§ **Instructions for the task**: Go through the listing and pick out each line with the word "DGND" in it.

§ **Data records**:
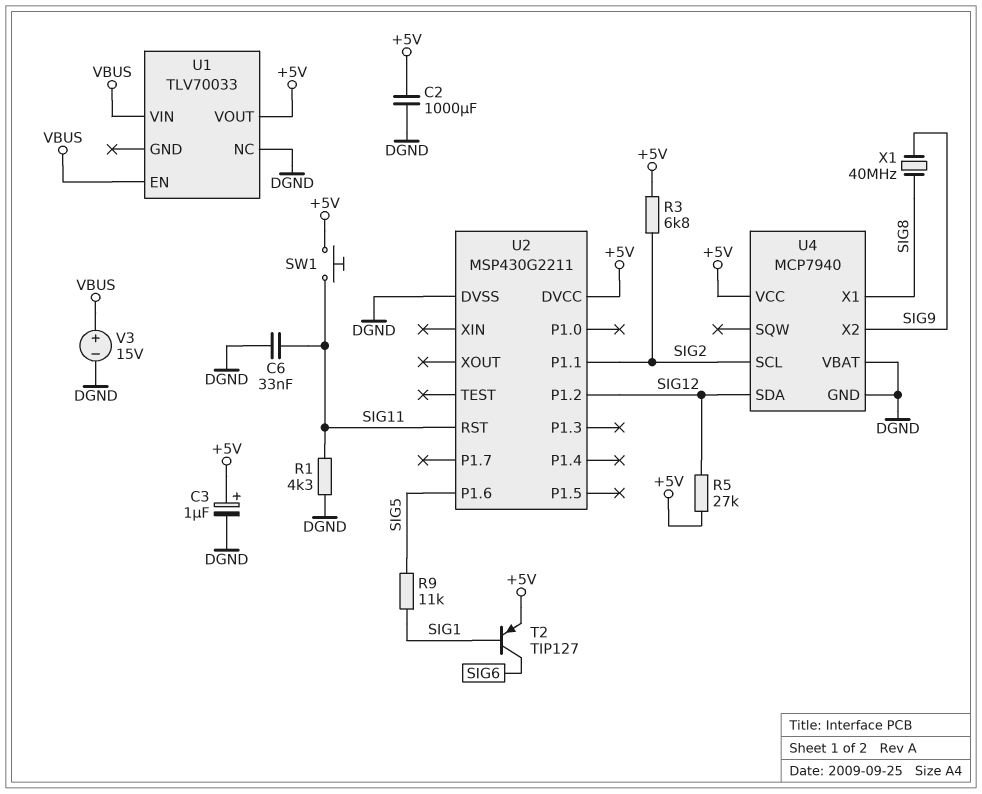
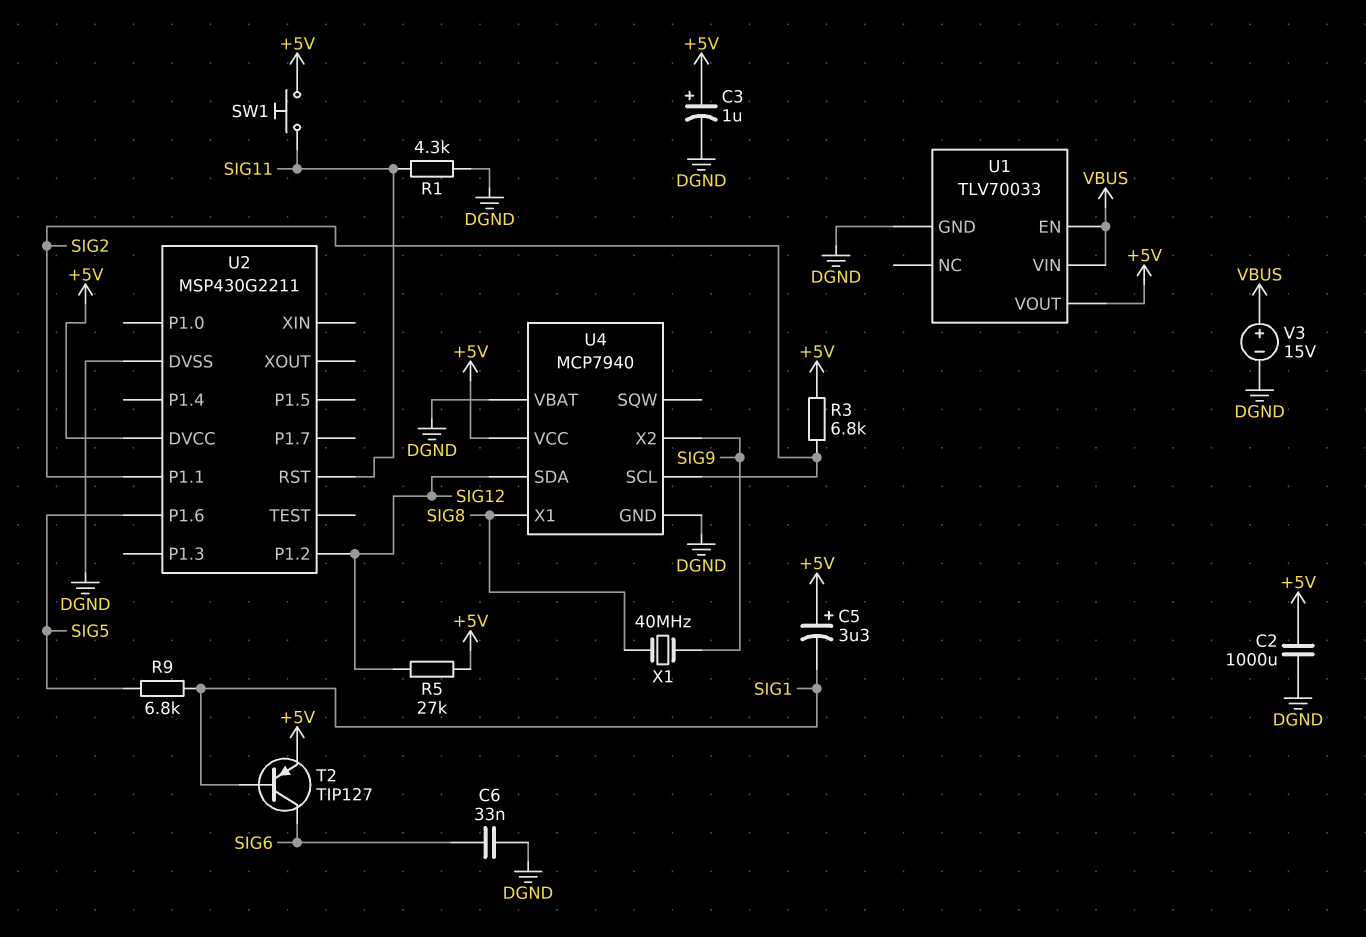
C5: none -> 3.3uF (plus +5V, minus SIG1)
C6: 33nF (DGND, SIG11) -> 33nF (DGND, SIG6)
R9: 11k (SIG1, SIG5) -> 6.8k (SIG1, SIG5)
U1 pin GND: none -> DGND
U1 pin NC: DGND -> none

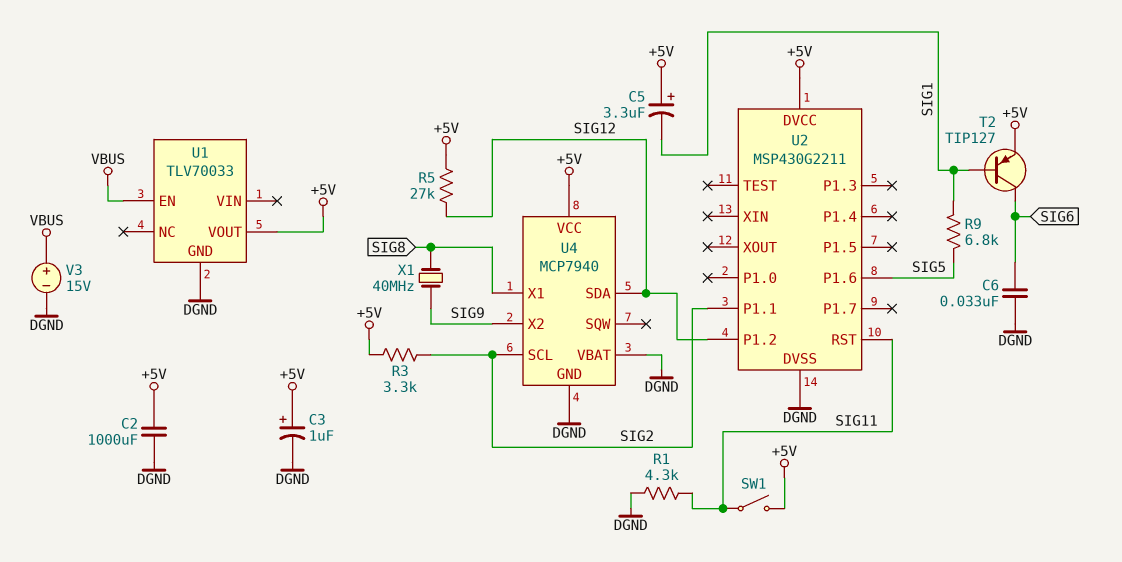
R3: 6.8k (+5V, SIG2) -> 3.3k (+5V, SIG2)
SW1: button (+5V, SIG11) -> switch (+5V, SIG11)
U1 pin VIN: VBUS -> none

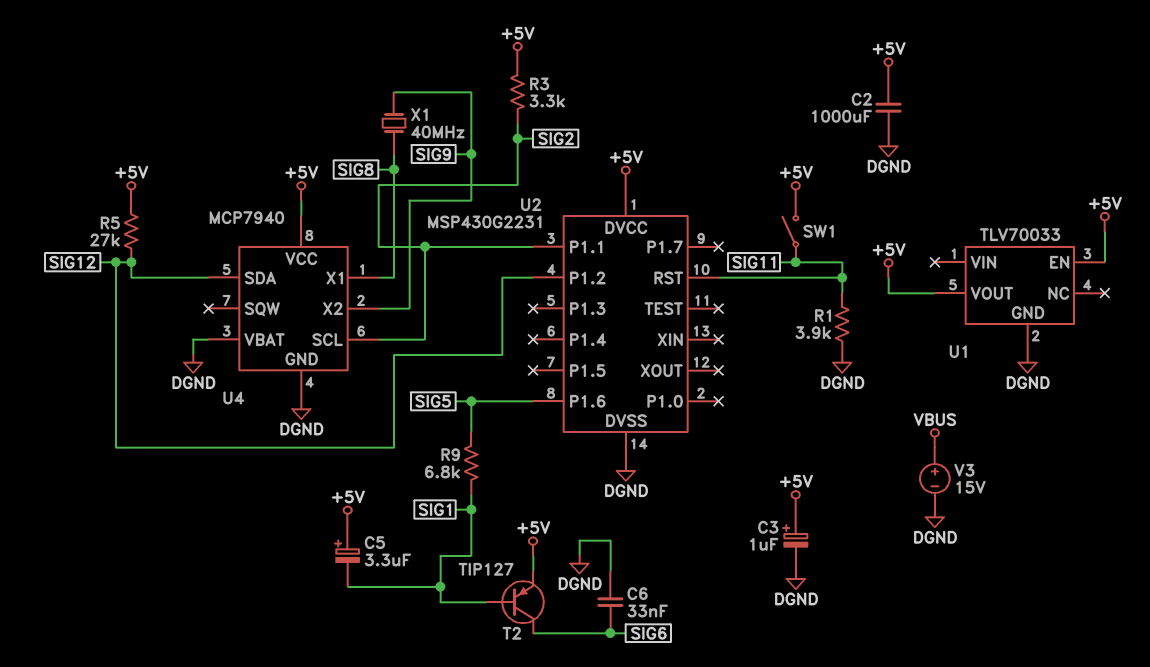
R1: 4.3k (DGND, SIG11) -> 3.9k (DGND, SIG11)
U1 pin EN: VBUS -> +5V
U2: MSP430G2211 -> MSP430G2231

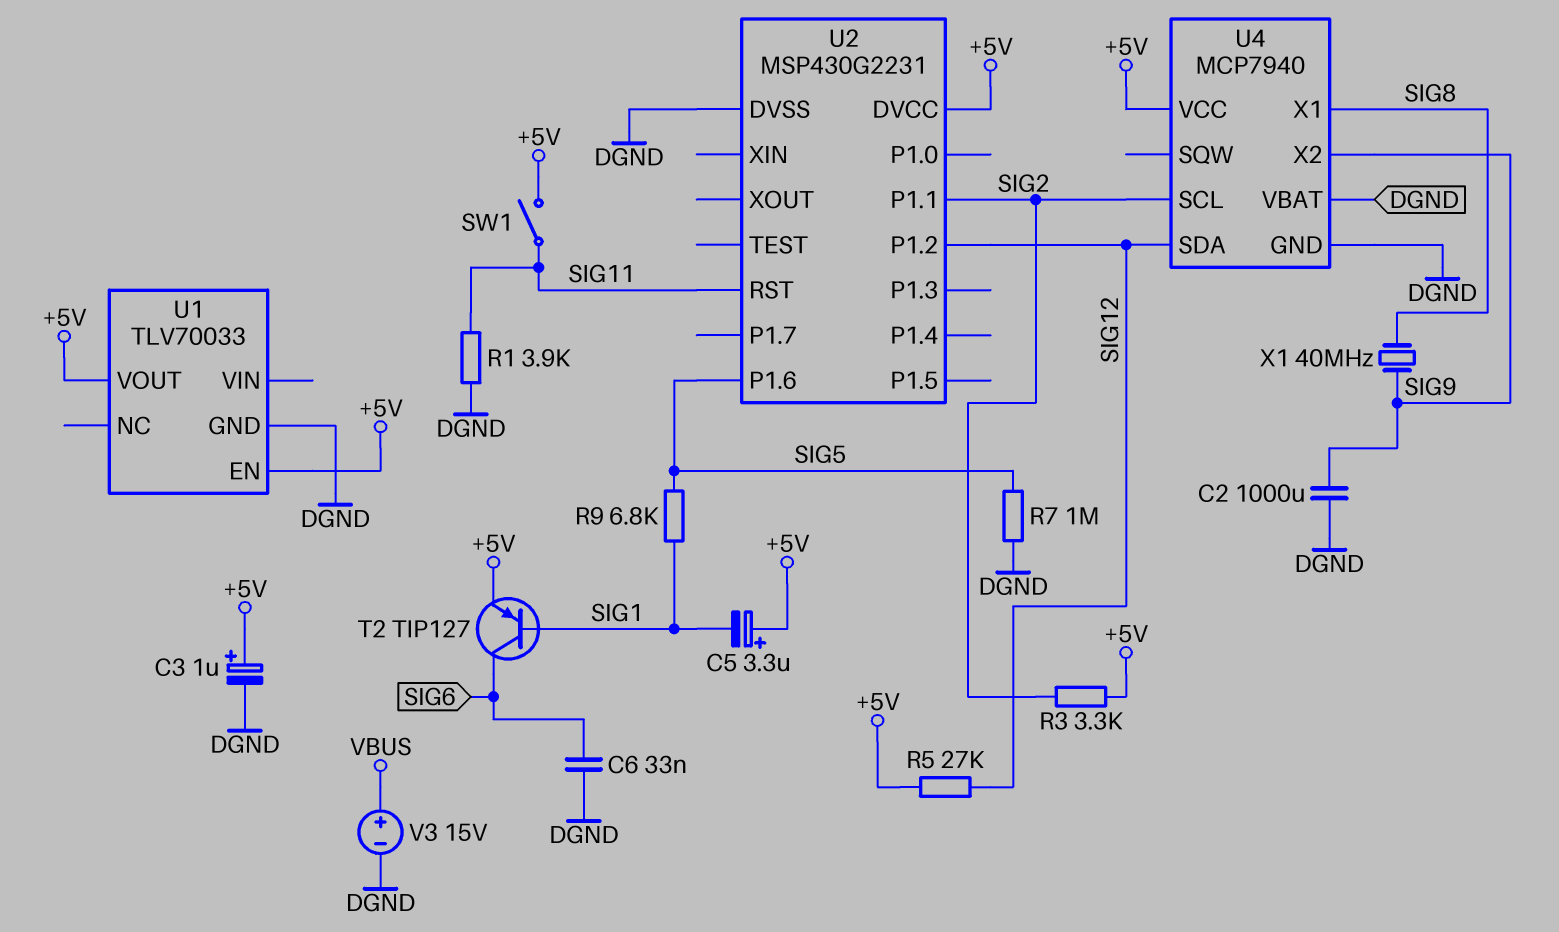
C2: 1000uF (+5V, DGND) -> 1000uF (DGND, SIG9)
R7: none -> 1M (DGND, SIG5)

...

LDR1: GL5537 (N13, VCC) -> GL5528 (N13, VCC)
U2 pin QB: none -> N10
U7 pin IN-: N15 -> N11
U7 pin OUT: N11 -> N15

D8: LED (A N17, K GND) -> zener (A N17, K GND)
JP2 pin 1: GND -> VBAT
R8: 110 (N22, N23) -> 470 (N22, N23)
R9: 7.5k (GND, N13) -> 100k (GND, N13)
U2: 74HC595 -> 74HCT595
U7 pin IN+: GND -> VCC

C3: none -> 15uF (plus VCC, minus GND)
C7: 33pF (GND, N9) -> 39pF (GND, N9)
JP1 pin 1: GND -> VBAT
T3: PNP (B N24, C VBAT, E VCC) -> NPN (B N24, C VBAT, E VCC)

--

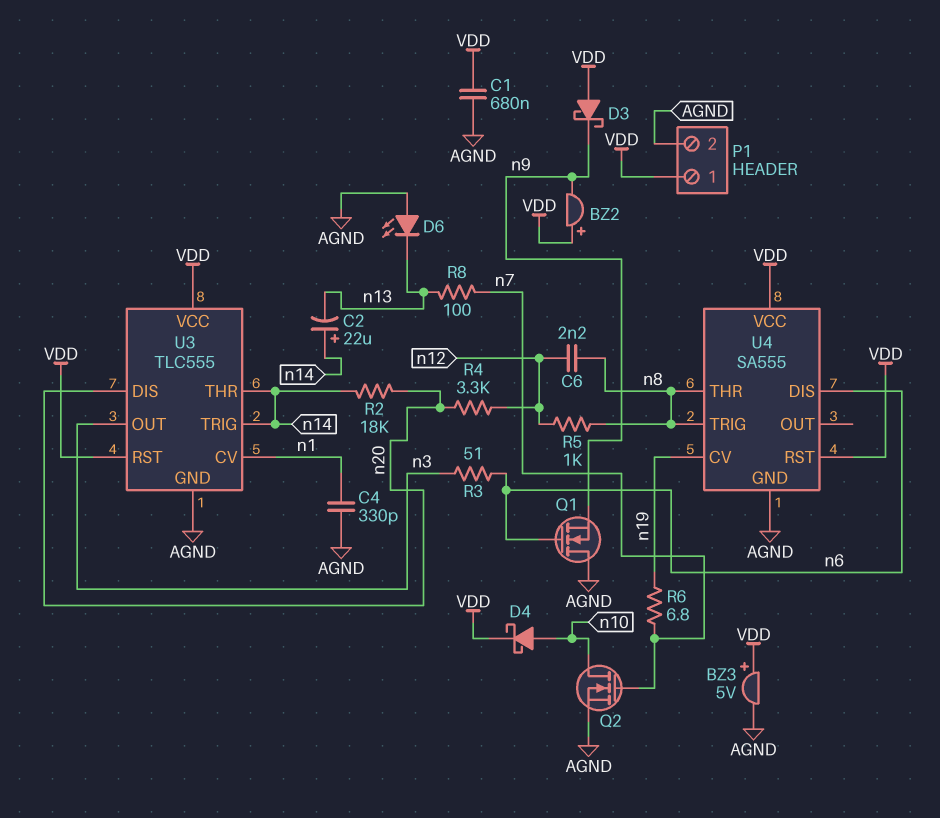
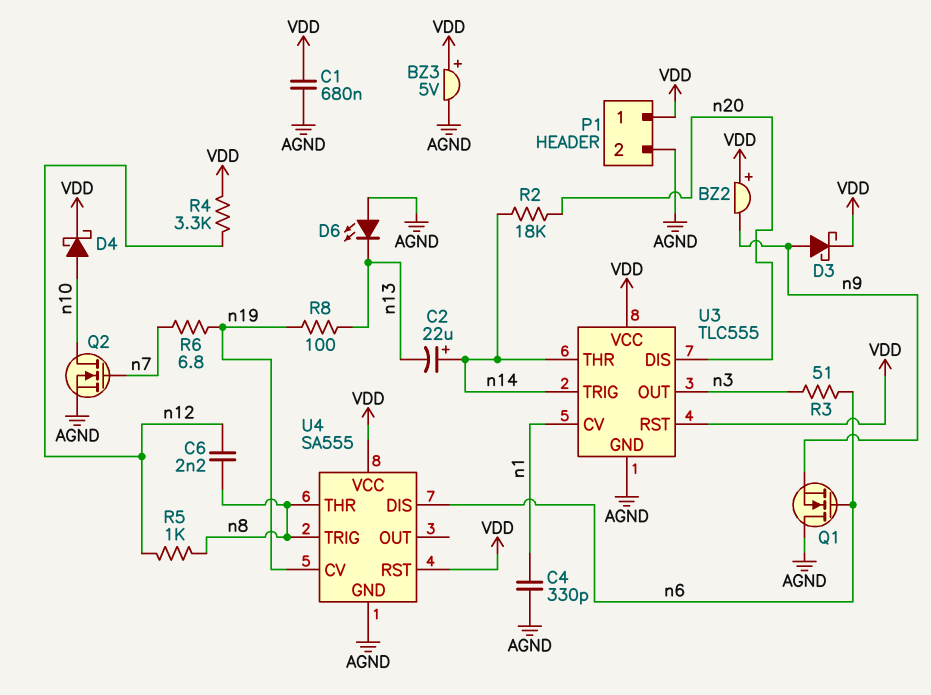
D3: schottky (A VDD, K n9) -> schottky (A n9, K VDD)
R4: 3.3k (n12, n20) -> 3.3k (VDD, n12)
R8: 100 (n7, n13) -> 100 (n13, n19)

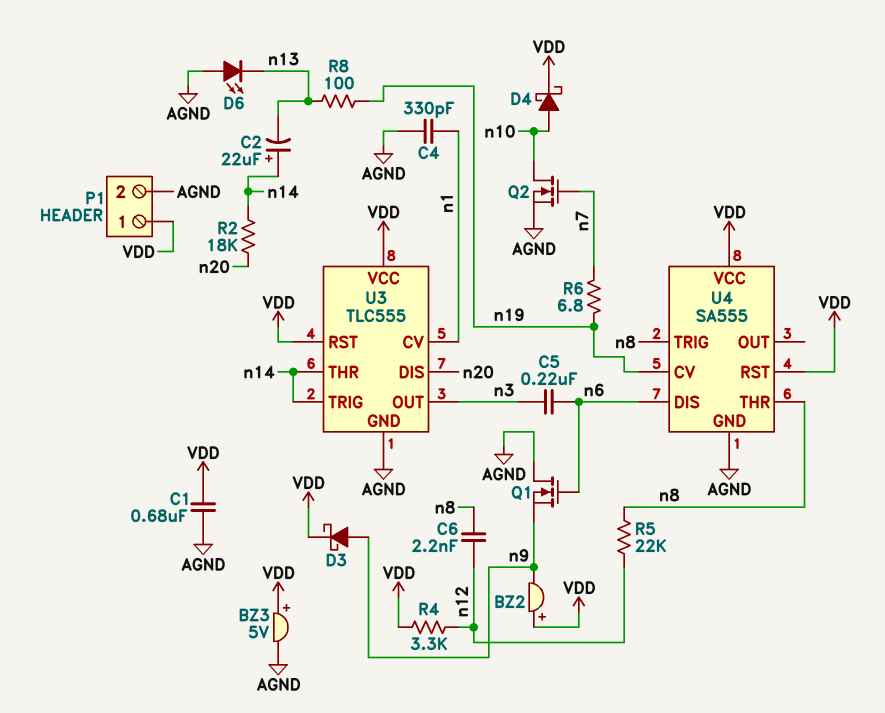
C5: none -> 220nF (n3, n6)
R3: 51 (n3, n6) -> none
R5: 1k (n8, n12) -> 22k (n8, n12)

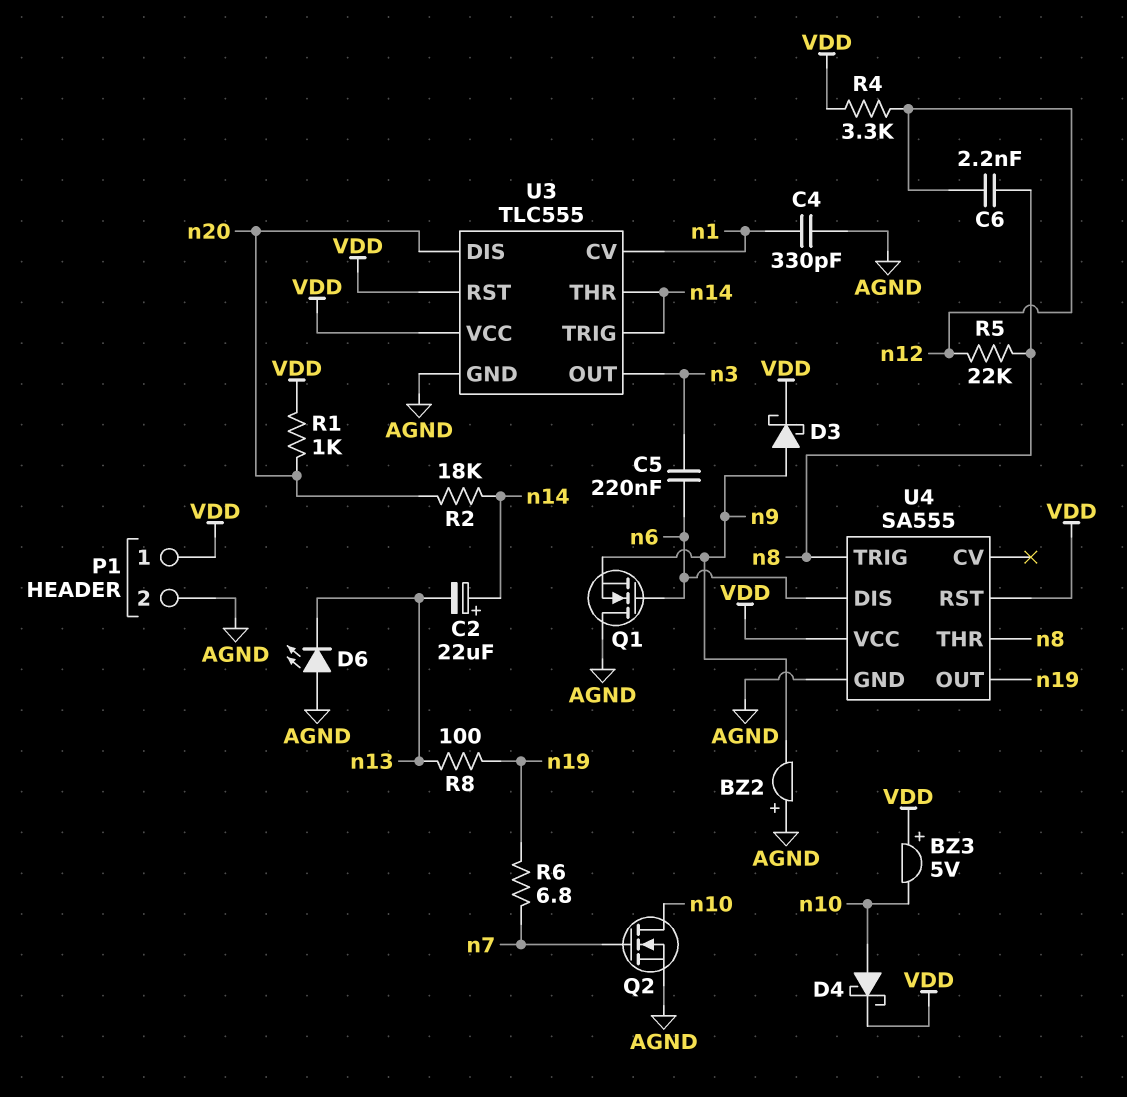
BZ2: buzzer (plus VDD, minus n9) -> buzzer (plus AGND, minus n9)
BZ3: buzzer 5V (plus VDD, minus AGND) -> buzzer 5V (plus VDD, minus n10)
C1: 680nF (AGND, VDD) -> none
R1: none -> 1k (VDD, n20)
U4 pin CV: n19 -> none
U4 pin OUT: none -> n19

§ **Output for this exercise**:
C6: 33nF (DGND, SIG11) -> 33nF (DGND, SIG6)
U1 pin GND: none -> DGND
U1 pin NC: DGND -> none
R1: 4.3k (DGND, SIG11) -> 3.9k (DGND, SIG11)
C2: 1000uF (+5V, DGND) -> 1000uF (DGND, SIG9)
R7: none -> 1M (DGND, SIG5)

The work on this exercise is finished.